**Directive**
In the entries below, which lines run from the one with "yellow triangle: (340, 224)" through the one with "yellow triangle: (231, 152)"? Repeat exactly those, both included, and no pictures.

**Records shown**
══════════════════════════════
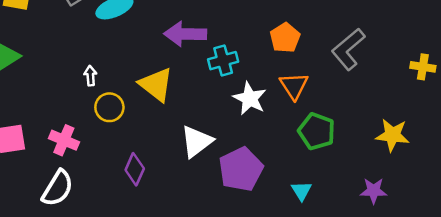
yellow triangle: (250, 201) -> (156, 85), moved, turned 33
══════════════════════════════
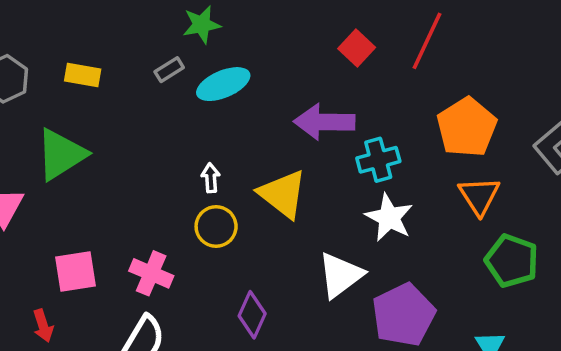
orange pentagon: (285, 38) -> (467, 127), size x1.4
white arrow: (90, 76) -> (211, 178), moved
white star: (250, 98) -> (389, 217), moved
══════════════════════════════
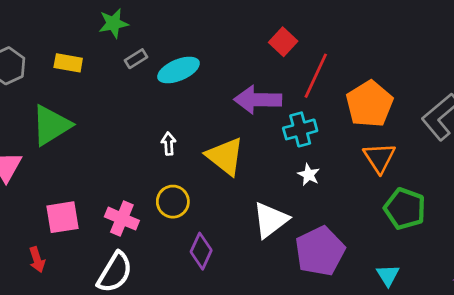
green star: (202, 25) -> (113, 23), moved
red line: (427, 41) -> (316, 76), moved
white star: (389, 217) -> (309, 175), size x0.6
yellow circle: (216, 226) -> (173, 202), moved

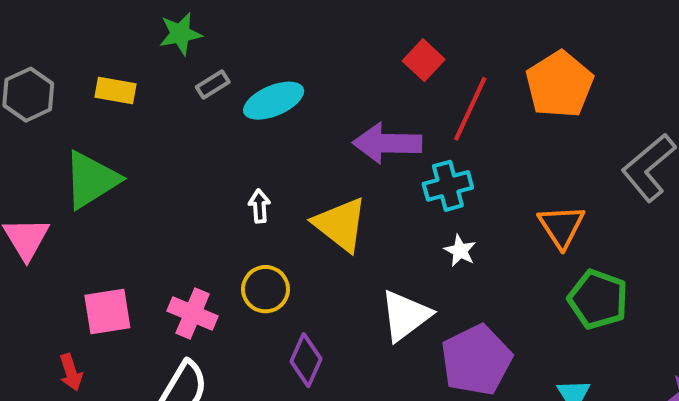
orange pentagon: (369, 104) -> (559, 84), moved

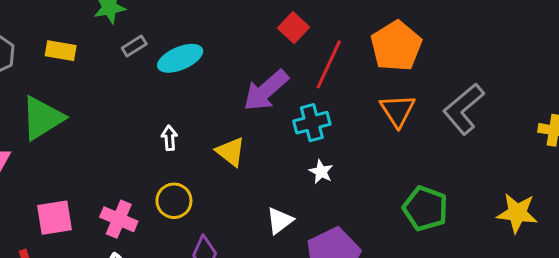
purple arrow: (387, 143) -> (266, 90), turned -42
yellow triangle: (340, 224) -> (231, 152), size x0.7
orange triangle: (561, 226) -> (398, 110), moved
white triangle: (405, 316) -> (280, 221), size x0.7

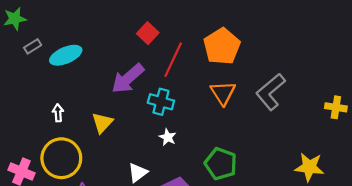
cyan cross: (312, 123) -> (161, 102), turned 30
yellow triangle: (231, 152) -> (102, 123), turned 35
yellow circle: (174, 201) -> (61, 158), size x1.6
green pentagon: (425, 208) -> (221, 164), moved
══════════════════════════════
**Worked solution**
yellow triangle: (340, 224) -> (231, 152), size x0.7
orange triangle: (561, 226) -> (398, 110), moved
white triangle: (405, 316) -> (280, 221), size x0.7

cyan cross: (312, 123) -> (161, 102), turned 30
yellow triangle: (231, 152) -> (102, 123), turned 35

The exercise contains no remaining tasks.